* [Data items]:
******************************
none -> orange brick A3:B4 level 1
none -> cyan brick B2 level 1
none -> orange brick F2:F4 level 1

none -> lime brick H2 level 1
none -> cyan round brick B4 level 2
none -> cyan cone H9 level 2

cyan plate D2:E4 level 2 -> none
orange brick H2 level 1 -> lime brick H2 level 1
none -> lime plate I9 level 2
******************************
* [What is required]: Wherever the string "none" appears in the records above, copy the line it sits in.

* [Solution below]:
none -> orange brick A3:B4 level 1
none -> cyan brick B2 level 1
none -> orange brick F2:F4 level 1
none -> lime brick H2 level 1
none -> cyan round brick B4 level 2
none -> cyan cone H9 level 2
cyan plate D2:E4 level 2 -> none
none -> lime plate I9 level 2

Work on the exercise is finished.